* What the task requires *
Write out the listing below exactly, beginning at its first line and ending with the line that contains "C11: 47uF (plus".

* The data *
⟨

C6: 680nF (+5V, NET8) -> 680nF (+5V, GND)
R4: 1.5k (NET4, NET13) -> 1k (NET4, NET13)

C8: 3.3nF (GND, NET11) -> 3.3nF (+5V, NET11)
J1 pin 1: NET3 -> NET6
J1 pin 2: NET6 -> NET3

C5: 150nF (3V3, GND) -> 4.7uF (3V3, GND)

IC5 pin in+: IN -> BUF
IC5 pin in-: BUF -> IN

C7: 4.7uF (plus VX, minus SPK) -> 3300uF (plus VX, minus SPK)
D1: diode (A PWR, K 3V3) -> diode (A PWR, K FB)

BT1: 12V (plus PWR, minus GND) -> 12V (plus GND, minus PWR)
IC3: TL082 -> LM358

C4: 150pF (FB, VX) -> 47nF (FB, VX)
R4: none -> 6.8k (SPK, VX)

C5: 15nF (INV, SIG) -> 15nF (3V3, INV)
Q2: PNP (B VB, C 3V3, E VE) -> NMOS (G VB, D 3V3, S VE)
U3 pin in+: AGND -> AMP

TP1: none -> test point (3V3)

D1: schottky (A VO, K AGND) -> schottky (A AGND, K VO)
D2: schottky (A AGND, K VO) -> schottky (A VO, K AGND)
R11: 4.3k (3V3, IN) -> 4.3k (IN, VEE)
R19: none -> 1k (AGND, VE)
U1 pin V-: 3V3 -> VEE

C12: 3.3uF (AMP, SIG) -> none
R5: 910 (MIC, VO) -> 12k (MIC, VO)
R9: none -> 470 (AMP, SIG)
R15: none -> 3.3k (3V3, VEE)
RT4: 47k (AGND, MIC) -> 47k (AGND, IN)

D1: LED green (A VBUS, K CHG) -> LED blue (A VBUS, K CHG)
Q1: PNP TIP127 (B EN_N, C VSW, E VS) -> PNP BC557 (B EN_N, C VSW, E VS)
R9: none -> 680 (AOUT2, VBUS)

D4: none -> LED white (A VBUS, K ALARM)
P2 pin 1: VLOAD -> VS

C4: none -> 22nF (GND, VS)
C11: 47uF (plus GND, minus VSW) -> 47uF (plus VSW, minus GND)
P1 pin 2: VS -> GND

⟩

* Answer section *
C6: 680nF (+5V, NET8) -> 680nF (+5V, GND)
R4: 1.5k (NET4, NET13) -> 1k (NET4, NET13)

C8: 3.3nF (GND, NET11) -> 3.3nF (+5V, NET11)
J1 pin 1: NET3 -> NET6
J1 pin 2: NET6 -> NET3

C5: 150nF (3V3, GND) -> 4.7uF (3V3, GND)

IC5 pin in+: IN -> BUF
IC5 pin in-: BUF -> IN

C7: 4.7uF (plus VX, minus SPK) -> 3300uF (plus VX, minus SPK)
D1: diode (A PWR, K 3V3) -> diode (A PWR, K FB)

BT1: 12V (plus PWR, minus GND) -> 12V (plus GND, minus PWR)
IC3: TL082 -> LM358

C4: 150pF (FB, VX) -> 47nF (FB, VX)
R4: none -> 6.8k (SPK, VX)

C5: 15nF (INV, SIG) -> 15nF (3V3, INV)
Q2: PNP (B VB, C 3V3, E VE) -> NMOS (G VB, D 3V3, S VE)
U3 pin in+: AGND -> AMP

TP1: none -> test point (3V3)

D1: schottky (A VO, K AGND) -> schottky (A AGND, K VO)
D2: schottky (A AGND, K VO) -> schottky (A VO, K AGND)
R11: 4.3k (3V3, IN) -> 4.3k (IN, VEE)
R19: none -> 1k (AGND, VE)
U1 pin V-: 3V3 -> VEE

C12: 3.3uF (AMP, SIG) -> none
R5: 910 (MIC, VO) -> 12k (MIC, VO)
R9: none -> 470 (AMP, SIG)
R15: none -> 3.3k (3V3, VEE)
RT4: 47k (AGND, MIC) -> 47k (AGND, IN)

D1: LED green (A VBUS, K CHG) -> LED blue (A VBUS, K CHG)
Q1: PNP TIP127 (B EN_N, C VSW, E VS) -> PNP BC557 (B EN_N, C VSW, E VS)
R9: none -> 680 (AOUT2, VBUS)

D4: none -> LED white (A VBUS, K ALARM)
P2 pin 1: VLOAD -> VS

C4: none -> 22nF (GND, VS)
C11: 47uF (plus GND, minus VSW) -> 47uF (plus VSW, minus GND)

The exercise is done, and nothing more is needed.